Problem description: All lines from the one containing "POT2 pin SIG: B6 -> B0" through the end of the data below are to be repeated exactly, with pictures left out.
**** Material for this task
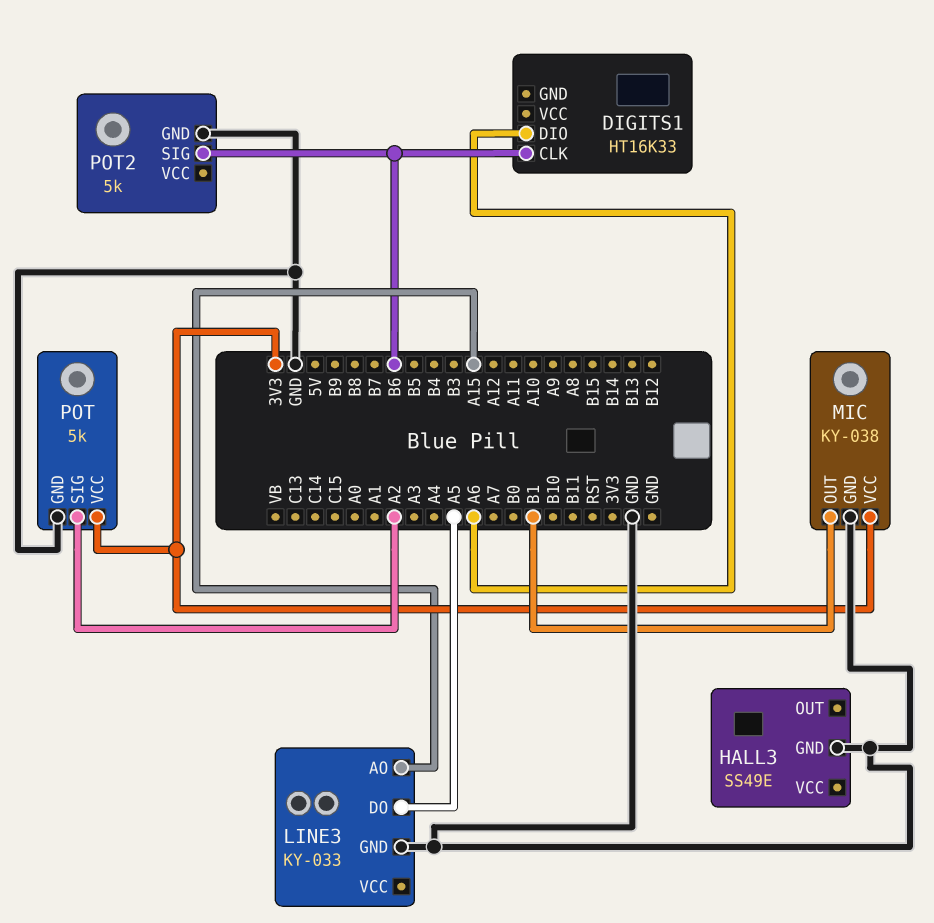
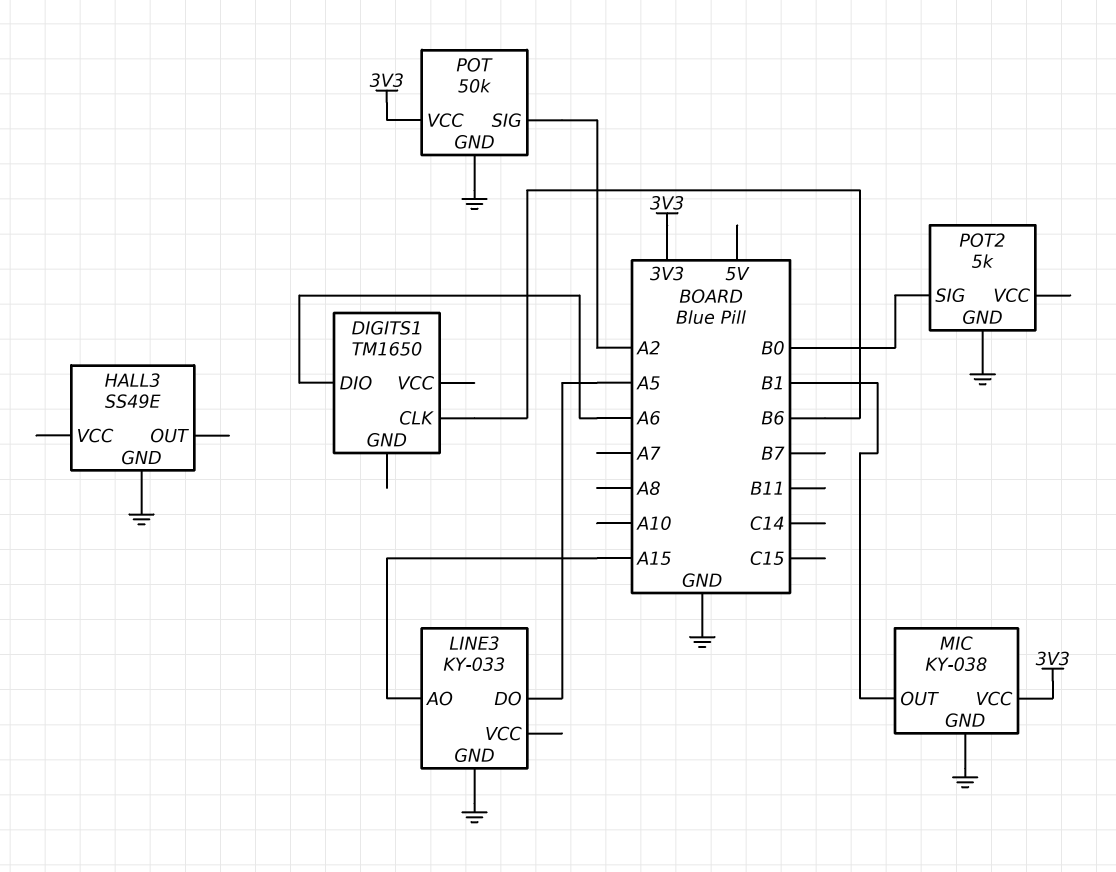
DIGITS1: HT16K33 -> TM1650
POT: 5k -> 50k
POT2 pin SIG: B6 -> B0

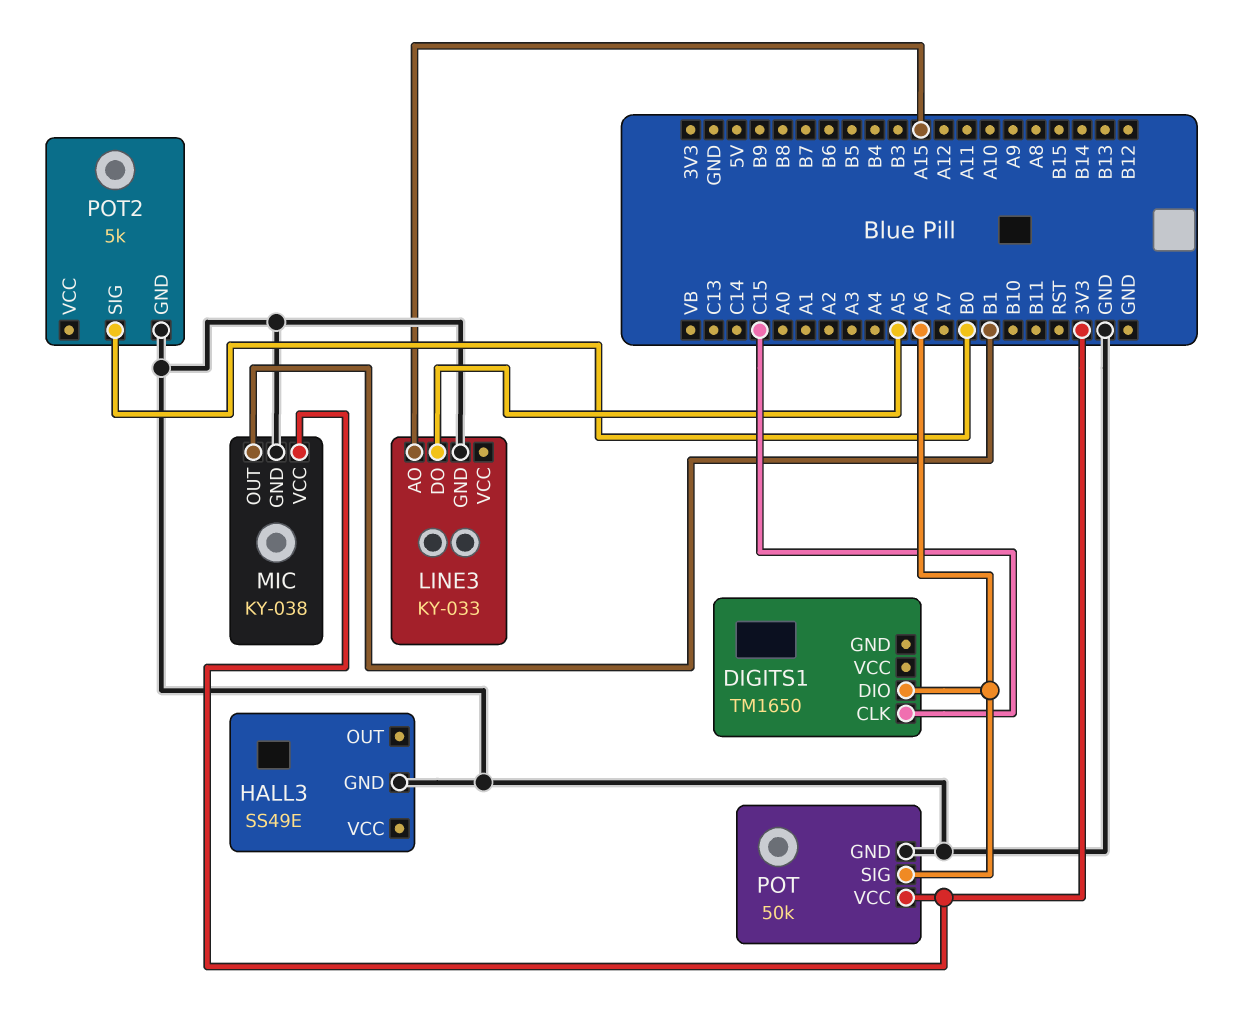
DIGITS1 pin CLK: B6 -> C15
POT pin SIG: A2 -> A6

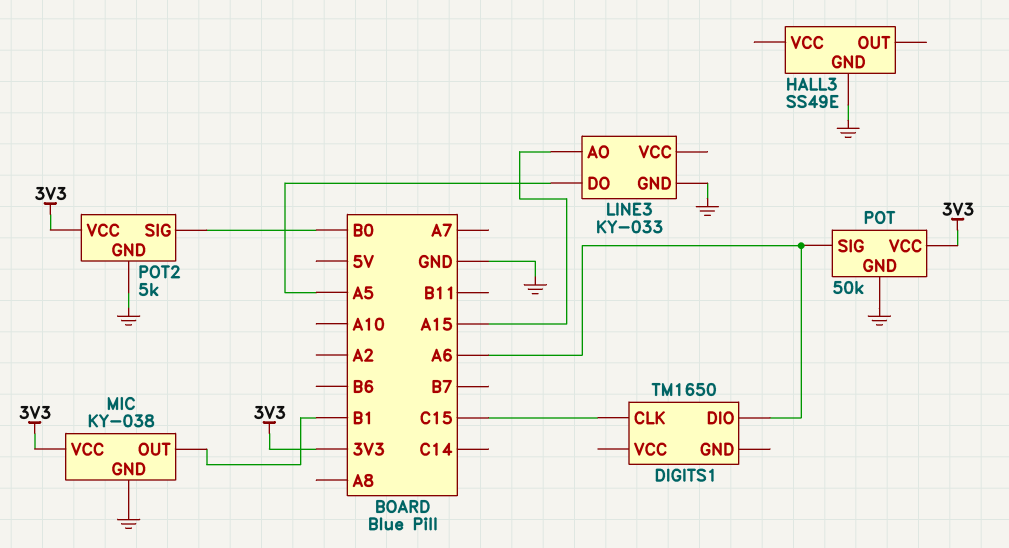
POT2 pin VCC: none -> 3V3

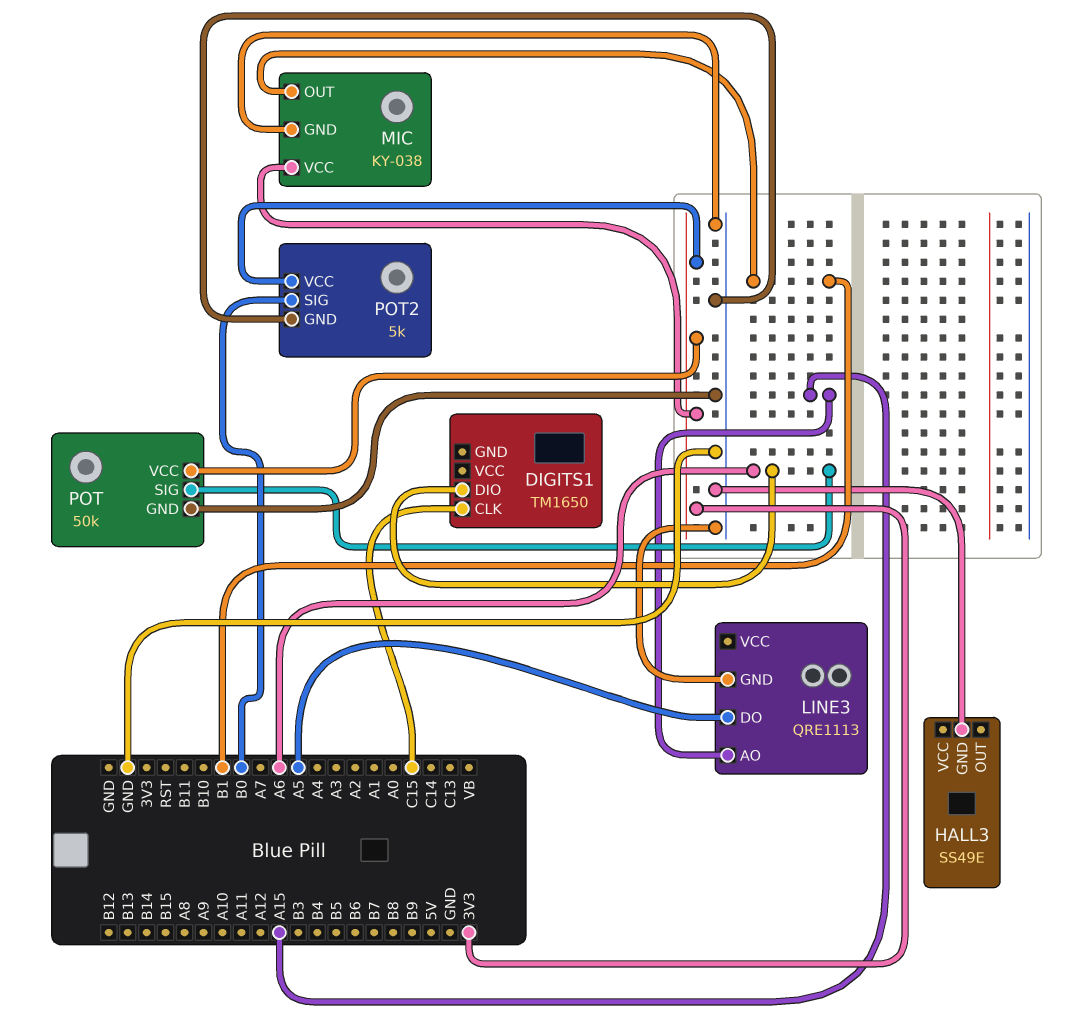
LINE3: KY-033 -> QRE1113

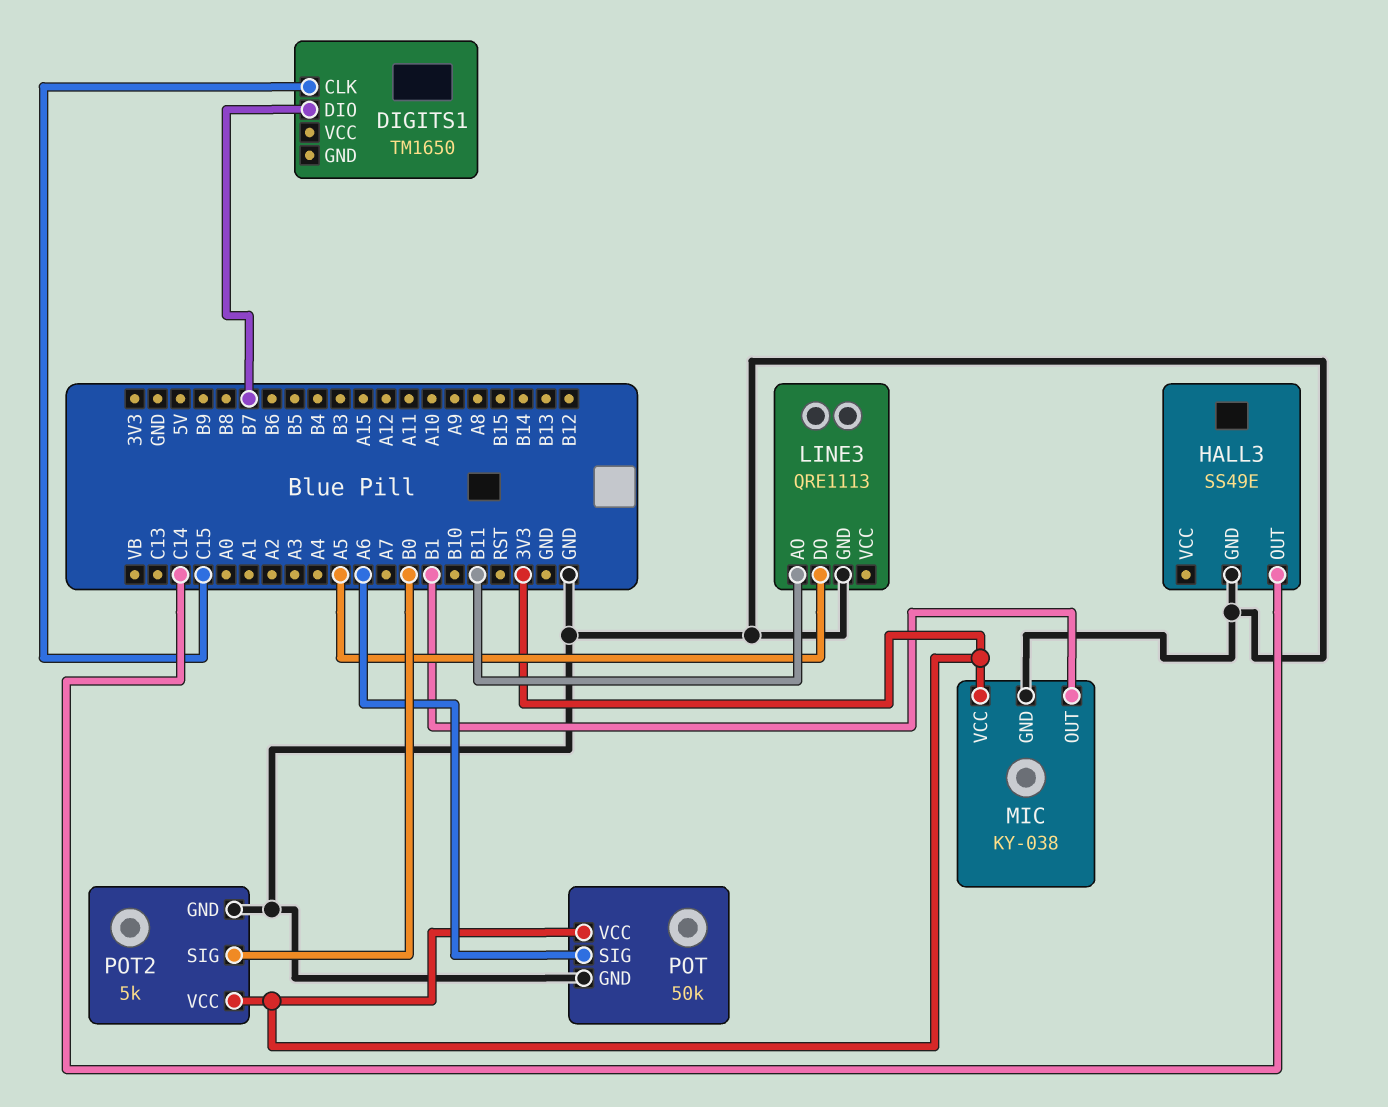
DIGITS1 pin DIO: A6 -> B7
HALL3 pin OUT: none -> C14
LINE3 pin AO: A15 -> B11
********
Task response:
POT2 pin SIG: B6 -> B0

DIGITS1 pin CLK: B6 -> C15
POT pin SIG: A2 -> A6

POT2 pin VCC: none -> 3V3

LINE3: KY-033 -> QRE1113

DIGITS1 pin DIO: A6 -> B7
HALL3 pin OUT: none -> C14
LINE3 pin AO: A15 -> B11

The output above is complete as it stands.